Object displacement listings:
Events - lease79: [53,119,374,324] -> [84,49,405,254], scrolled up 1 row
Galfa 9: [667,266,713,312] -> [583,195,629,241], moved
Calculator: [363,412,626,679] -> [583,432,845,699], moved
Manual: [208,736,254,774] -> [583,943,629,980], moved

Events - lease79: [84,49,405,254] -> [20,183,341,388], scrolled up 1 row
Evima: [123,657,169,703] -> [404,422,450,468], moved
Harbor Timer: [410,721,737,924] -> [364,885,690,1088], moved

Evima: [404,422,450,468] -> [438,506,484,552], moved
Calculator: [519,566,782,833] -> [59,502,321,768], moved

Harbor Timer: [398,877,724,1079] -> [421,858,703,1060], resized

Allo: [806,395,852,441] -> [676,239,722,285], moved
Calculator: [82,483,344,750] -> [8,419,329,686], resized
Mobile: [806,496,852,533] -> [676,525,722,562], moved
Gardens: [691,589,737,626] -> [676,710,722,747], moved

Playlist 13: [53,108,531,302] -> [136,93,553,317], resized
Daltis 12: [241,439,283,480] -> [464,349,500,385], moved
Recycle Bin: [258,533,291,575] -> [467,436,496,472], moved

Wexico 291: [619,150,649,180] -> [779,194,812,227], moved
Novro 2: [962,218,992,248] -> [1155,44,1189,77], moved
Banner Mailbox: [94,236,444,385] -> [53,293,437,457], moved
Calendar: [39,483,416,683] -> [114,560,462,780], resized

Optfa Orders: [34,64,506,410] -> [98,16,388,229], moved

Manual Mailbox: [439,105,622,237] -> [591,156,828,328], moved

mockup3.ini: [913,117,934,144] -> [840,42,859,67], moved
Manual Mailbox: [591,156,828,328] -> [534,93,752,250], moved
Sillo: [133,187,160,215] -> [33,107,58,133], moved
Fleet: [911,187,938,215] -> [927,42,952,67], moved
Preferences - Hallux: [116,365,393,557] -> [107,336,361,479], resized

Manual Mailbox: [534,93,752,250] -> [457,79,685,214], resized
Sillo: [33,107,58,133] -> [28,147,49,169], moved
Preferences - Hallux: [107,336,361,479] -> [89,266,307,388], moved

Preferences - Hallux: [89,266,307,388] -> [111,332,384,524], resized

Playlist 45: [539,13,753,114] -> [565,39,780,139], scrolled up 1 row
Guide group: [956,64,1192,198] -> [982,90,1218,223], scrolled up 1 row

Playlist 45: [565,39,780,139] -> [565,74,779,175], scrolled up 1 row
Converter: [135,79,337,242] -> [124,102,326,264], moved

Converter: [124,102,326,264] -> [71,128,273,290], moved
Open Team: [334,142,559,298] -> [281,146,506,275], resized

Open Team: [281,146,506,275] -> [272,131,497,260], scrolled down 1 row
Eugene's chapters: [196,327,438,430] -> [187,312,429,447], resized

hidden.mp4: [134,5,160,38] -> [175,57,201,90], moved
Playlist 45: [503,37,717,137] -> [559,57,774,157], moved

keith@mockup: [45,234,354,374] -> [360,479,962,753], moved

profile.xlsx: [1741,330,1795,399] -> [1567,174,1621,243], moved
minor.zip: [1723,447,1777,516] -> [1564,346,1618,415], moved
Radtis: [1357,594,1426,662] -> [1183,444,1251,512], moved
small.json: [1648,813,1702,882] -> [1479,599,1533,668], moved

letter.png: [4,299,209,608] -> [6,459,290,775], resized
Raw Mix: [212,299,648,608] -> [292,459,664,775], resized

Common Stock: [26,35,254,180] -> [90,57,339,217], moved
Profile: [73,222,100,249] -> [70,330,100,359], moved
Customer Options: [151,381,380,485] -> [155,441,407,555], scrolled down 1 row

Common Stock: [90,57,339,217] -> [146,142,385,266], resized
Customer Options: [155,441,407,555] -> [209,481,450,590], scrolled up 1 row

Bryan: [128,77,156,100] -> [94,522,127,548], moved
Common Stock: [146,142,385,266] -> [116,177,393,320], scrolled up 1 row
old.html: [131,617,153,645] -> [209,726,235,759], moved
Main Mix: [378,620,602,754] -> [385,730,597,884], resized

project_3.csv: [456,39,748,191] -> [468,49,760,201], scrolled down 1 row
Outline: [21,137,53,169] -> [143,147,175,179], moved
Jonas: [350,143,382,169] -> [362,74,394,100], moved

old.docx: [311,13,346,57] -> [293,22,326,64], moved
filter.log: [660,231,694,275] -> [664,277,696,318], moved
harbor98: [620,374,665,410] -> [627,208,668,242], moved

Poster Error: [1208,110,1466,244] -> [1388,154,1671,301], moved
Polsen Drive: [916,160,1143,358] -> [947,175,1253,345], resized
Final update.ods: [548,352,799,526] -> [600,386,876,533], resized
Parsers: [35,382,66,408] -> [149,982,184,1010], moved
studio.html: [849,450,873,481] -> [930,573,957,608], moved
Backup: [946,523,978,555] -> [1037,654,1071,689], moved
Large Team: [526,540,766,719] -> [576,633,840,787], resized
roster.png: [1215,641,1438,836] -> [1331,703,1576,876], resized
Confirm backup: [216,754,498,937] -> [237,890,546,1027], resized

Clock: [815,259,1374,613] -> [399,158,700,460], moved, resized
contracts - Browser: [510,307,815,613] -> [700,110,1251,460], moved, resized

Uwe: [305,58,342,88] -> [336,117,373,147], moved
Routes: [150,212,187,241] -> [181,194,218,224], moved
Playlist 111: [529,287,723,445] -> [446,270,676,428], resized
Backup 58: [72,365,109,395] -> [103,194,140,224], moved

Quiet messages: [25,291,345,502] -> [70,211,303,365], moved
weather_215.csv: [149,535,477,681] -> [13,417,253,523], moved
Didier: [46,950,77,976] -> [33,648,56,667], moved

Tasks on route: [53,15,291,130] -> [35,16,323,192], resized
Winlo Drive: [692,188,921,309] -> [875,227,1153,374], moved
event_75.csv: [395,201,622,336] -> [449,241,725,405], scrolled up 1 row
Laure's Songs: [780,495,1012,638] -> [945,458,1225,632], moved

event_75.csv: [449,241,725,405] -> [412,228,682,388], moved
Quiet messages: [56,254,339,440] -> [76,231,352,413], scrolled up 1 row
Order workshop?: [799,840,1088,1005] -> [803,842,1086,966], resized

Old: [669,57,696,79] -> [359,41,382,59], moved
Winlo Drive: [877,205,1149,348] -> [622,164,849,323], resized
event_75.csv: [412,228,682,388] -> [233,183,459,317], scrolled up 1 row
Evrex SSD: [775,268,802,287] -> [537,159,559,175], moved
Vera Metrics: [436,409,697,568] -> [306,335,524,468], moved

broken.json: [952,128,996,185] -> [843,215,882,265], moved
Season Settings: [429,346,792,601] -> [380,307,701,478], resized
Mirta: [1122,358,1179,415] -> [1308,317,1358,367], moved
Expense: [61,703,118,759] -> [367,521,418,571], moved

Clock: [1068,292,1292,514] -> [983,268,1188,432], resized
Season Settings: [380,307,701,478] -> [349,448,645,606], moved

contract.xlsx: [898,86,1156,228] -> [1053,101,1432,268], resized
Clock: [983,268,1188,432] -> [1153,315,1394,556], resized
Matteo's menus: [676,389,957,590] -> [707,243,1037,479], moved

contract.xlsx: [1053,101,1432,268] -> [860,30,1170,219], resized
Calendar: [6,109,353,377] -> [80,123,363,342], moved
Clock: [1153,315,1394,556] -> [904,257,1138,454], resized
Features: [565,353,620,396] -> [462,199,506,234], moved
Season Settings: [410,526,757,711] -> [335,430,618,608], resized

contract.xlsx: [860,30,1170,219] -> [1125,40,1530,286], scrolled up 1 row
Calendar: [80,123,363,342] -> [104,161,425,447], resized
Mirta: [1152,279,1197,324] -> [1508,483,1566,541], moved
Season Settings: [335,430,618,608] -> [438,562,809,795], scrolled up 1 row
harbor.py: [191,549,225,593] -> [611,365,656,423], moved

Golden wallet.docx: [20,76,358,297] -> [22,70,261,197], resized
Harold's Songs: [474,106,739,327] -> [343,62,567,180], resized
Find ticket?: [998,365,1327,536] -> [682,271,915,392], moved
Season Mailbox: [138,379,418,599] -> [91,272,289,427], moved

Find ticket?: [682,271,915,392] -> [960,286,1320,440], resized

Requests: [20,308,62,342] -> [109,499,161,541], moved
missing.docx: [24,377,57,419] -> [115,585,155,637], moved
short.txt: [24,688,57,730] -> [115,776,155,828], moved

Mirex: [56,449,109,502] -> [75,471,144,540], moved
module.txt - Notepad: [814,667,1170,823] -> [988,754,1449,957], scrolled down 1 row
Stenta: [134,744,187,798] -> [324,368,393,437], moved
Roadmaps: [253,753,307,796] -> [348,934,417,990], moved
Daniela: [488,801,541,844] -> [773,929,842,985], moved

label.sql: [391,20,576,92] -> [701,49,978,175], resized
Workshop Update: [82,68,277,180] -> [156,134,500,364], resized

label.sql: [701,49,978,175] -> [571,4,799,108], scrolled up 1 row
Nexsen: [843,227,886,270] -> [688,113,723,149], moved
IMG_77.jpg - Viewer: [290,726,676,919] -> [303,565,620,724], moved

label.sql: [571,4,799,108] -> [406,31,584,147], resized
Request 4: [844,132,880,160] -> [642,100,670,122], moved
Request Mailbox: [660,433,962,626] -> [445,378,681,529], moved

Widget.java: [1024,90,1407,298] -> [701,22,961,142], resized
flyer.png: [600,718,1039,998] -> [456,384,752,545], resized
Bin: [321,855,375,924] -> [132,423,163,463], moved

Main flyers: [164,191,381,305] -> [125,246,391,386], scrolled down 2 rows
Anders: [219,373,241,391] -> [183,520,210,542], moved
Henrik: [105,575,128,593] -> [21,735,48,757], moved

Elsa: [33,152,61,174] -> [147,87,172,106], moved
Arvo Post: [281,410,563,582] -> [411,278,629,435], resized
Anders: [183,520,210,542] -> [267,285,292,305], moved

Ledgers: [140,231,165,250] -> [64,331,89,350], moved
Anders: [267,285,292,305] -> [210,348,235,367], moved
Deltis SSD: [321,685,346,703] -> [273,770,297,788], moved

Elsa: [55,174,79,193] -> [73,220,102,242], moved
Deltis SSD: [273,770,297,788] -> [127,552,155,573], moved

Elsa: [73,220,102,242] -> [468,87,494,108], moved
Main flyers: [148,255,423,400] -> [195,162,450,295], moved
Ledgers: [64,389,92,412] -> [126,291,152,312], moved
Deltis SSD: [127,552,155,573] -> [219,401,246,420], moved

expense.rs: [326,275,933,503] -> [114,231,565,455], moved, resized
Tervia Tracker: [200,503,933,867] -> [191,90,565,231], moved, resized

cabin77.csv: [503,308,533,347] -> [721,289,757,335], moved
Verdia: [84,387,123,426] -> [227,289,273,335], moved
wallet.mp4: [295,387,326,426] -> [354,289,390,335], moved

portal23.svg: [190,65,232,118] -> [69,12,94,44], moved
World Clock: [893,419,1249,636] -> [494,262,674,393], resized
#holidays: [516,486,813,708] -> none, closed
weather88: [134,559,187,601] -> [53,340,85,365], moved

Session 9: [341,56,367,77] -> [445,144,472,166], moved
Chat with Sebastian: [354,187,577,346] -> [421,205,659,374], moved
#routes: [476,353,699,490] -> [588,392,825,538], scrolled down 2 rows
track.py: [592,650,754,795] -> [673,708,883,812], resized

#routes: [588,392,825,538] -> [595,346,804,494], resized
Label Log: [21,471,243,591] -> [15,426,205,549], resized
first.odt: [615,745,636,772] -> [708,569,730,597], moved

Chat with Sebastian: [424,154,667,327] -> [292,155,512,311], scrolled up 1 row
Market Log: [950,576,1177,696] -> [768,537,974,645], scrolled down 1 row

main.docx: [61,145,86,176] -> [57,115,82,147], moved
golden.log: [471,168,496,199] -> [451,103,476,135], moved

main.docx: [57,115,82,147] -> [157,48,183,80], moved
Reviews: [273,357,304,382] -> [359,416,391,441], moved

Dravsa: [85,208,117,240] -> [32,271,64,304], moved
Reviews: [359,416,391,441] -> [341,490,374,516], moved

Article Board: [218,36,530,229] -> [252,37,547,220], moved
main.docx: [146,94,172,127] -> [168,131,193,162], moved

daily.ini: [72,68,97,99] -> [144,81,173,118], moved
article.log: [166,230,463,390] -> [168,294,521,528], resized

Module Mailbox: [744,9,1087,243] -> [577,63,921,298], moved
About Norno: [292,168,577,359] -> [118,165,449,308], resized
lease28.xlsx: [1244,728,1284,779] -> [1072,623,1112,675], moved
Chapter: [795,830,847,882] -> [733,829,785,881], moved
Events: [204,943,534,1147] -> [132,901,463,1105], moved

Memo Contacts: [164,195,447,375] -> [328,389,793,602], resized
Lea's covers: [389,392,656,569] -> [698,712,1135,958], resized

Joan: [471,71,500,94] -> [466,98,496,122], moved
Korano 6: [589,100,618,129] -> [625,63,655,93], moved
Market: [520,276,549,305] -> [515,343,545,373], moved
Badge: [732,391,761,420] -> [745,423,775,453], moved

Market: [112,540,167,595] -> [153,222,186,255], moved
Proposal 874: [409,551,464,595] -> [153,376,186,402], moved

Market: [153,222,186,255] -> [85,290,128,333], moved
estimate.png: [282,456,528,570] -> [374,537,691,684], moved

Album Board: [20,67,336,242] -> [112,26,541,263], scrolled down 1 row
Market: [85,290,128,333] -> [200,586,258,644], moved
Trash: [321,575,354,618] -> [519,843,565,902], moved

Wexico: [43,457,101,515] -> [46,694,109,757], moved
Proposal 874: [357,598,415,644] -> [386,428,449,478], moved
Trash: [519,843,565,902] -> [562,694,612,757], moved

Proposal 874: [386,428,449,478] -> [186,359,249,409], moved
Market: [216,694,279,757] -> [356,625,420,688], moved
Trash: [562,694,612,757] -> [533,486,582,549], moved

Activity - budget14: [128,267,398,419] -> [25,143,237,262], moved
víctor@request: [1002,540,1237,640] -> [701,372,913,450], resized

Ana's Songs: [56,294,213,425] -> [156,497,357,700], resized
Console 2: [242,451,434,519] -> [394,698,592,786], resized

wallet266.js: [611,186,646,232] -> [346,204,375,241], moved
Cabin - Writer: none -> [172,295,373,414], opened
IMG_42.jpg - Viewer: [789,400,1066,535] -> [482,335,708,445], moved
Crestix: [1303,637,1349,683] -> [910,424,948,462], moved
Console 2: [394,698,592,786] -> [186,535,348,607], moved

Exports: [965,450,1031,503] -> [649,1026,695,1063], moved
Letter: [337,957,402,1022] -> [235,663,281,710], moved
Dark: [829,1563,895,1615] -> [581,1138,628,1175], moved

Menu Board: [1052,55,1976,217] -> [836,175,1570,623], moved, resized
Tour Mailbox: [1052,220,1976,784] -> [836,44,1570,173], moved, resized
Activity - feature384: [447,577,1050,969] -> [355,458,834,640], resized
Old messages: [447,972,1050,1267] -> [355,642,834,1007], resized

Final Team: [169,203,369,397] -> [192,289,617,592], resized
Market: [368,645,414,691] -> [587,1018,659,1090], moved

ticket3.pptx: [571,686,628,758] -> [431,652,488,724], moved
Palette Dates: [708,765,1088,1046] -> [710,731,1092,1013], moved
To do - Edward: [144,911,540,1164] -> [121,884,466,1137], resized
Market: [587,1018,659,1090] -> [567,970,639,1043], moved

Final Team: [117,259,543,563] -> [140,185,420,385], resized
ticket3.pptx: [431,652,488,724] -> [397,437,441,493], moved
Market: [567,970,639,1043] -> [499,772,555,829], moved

**Task to complete**
Check each line above for the string "Options" and copy those that have it.

**Response**
Customer Options: [151,381,380,485] -> [155,441,407,555], scrolled down 1 row
Customer Options: [155,441,407,555] -> [209,481,450,590], scrolled up 1 row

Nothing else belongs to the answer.